- [Dataset content]:
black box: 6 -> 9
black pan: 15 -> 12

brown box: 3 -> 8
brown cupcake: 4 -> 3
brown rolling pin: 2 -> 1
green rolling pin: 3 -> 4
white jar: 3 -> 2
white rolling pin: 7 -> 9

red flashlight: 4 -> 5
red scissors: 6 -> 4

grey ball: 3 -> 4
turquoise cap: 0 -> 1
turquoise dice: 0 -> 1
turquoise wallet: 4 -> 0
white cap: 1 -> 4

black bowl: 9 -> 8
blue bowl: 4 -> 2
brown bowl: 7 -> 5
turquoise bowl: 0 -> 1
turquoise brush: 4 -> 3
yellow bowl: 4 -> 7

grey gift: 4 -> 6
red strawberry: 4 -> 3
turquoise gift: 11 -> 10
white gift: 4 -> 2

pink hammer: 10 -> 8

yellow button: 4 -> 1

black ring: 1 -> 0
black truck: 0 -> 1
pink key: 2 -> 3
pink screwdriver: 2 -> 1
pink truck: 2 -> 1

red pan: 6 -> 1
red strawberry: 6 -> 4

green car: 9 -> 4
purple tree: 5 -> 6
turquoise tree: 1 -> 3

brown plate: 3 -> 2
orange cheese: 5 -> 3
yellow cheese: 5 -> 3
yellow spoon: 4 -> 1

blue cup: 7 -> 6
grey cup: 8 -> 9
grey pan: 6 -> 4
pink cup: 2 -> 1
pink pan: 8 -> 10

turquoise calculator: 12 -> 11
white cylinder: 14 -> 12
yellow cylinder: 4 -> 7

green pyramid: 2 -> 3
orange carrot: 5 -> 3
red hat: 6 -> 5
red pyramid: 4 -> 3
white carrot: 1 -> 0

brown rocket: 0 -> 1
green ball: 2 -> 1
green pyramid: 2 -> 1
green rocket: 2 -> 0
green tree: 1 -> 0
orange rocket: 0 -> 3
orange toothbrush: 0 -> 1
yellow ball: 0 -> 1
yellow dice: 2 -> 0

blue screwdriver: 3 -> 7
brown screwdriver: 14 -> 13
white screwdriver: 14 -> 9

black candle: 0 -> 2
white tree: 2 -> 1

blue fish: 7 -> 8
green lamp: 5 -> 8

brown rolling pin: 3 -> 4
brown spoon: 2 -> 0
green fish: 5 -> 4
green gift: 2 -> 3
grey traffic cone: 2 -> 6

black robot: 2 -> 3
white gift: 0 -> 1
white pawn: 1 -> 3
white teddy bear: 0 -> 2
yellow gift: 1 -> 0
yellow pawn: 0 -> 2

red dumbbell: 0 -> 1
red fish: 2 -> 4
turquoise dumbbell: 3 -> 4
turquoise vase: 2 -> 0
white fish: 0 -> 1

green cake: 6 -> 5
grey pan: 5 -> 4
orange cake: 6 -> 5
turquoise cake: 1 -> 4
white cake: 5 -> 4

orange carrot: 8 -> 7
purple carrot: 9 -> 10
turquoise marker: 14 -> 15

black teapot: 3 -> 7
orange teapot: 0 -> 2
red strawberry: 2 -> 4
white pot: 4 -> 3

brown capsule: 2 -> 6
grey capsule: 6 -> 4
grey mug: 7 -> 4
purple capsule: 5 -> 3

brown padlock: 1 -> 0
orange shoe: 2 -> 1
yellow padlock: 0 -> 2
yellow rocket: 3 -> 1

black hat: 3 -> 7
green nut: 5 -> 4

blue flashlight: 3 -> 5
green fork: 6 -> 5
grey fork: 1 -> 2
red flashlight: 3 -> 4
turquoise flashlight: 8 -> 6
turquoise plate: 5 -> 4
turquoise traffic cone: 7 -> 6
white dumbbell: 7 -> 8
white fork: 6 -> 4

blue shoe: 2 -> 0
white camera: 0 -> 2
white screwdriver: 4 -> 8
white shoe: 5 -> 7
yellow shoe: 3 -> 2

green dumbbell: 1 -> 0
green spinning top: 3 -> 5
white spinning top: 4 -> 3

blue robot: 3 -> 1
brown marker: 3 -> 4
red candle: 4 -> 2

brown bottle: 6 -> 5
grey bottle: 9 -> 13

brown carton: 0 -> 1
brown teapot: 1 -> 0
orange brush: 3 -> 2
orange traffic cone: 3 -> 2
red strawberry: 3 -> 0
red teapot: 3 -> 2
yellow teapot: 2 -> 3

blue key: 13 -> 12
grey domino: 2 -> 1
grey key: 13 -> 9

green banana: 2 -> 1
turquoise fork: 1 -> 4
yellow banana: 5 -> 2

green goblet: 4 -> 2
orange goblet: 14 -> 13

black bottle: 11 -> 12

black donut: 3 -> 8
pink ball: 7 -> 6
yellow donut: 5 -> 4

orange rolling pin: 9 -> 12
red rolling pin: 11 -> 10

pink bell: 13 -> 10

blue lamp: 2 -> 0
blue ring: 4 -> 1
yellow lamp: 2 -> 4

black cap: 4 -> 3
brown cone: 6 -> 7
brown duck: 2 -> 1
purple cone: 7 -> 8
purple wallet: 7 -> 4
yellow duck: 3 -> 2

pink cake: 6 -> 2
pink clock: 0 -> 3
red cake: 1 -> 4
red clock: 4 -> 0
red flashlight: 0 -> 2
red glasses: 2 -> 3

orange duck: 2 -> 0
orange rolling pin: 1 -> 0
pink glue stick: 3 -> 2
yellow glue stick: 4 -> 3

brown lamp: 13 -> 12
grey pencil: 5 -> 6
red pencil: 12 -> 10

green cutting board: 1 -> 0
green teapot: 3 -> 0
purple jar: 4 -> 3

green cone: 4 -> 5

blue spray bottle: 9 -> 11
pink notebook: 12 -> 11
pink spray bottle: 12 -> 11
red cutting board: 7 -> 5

- [What you are asked to do]: Repeat exactly the lines above from the one with "pink pan: 8 -> 10" up to and including the one with "grey key: 13 -> 9". No other line belongs in the reply.

- [Answer for the task]:
pink pan: 8 -> 10

turquoise calculator: 12 -> 11
white cylinder: 14 -> 12
yellow cylinder: 4 -> 7

green pyramid: 2 -> 3
orange carrot: 5 -> 3
red hat: 6 -> 5
red pyramid: 4 -> 3
white carrot: 1 -> 0

brown rocket: 0 -> 1
green ball: 2 -> 1
green pyramid: 2 -> 1
green rocket: 2 -> 0
green tree: 1 -> 0
orange rocket: 0 -> 3
orange toothbrush: 0 -> 1
yellow ball: 0 -> 1
yellow dice: 2 -> 0

blue screwdriver: 3 -> 7
brown screwdriver: 14 -> 13
white screwdriver: 14 -> 9

black candle: 0 -> 2
white tree: 2 -> 1

blue fish: 7 -> 8
green lamp: 5 -> 8

brown rolling pin: 3 -> 4
brown spoon: 2 -> 0
green fish: 5 -> 4
green gift: 2 -> 3
grey traffic cone: 2 -> 6

black robot: 2 -> 3
white gift: 0 -> 1
white pawn: 1 -> 3
white teddy bear: 0 -> 2
yellow gift: 1 -> 0
yellow pawn: 0 -> 2

red dumbbell: 0 -> 1
red fish: 2 -> 4
turquoise dumbbell: 3 -> 4
turquoise vase: 2 -> 0
white fish: 0 -> 1

green cake: 6 -> 5
grey pan: 5 -> 4
orange cake: 6 -> 5
turquoise cake: 1 -> 4
white cake: 5 -> 4

orange carrot: 8 -> 7
purple carrot: 9 -> 10
turquoise marker: 14 -> 15

black teapot: 3 -> 7
orange teapot: 0 -> 2
red strawberry: 2 -> 4
white pot: 4 -> 3

brown capsule: 2 -> 6
grey capsule: 6 -> 4
grey mug: 7 -> 4
purple capsule: 5 -> 3

brown padlock: 1 -> 0
orange shoe: 2 -> 1
yellow padlock: 0 -> 2
yellow rocket: 3 -> 1

black hat: 3 -> 7
green nut: 5 -> 4

blue flashlight: 3 -> 5
green fork: 6 -> 5
grey fork: 1 -> 2
red flashlight: 3 -> 4
turquoise flashlight: 8 -> 6
turquoise plate: 5 -> 4
turquoise traffic cone: 7 -> 6
white dumbbell: 7 -> 8
white fork: 6 -> 4

blue shoe: 2 -> 0
white camera: 0 -> 2
white screwdriver: 4 -> 8
white shoe: 5 -> 7
yellow shoe: 3 -> 2

green dumbbell: 1 -> 0
green spinning top: 3 -> 5
white spinning top: 4 -> 3

blue robot: 3 -> 1
brown marker: 3 -> 4
red candle: 4 -> 2

brown bottle: 6 -> 5
grey bottle: 9 -> 13

brown carton: 0 -> 1
brown teapot: 1 -> 0
orange brush: 3 -> 2
orange traffic cone: 3 -> 2
red strawberry: 3 -> 0
red teapot: 3 -> 2
yellow teapot: 2 -> 3

blue key: 13 -> 12
grey domino: 2 -> 1
grey key: 13 -> 9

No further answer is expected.